━━━ PROVIDED INFORMATION

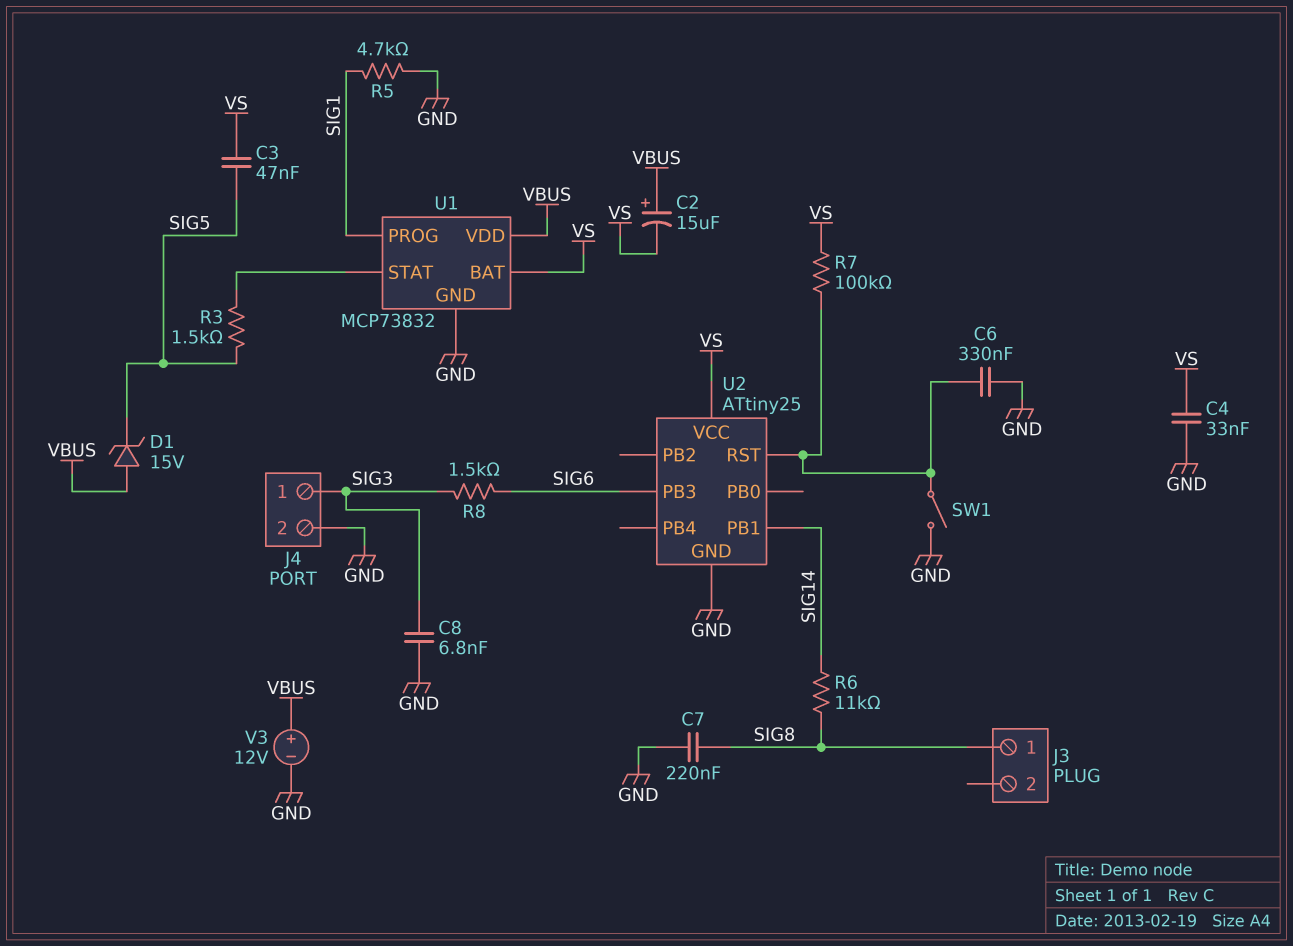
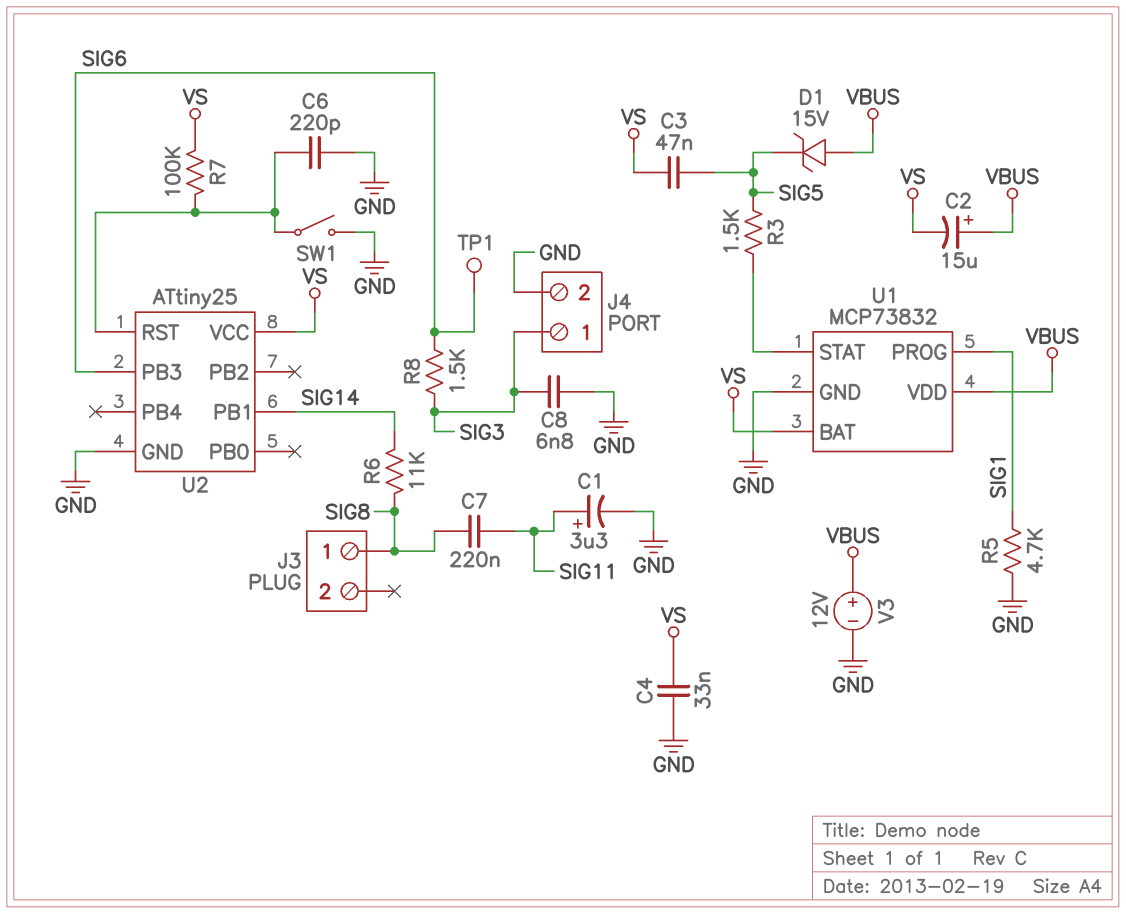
C1: none -> 3.3uF (plus SIG11, minus GND)
C6: 330nF (GND, U2/RST) -> 220pF (GND, U2/RST)
C7: 220nF (GND, SIG8) -> 220nF (SIG8, SIG11)
TP1: none -> test point (SIG6)

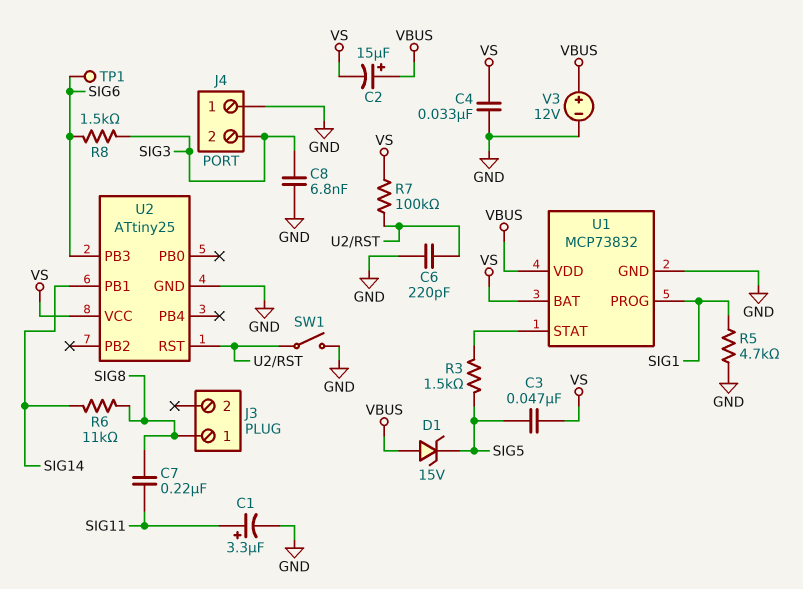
J4 pin 1: SIG3 -> GND
J4 pin 2: GND -> SIG3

━━━━━━

▸ TRY IT: Pictures aside, retype all of the entries word for word.

▸ WRITTEN SOLUTION:
C1: none -> 3.3uF (plus SIG11, minus GND)
C6: 330nF (GND, U2/RST) -> 220pF (GND, U2/RST)
C7: 220nF (GND, SIG8) -> 220nF (SIG8, SIG11)
TP1: none -> test point (SIG6)

J4 pin 1: SIG3 -> GND
J4 pin 2: GND -> SIG3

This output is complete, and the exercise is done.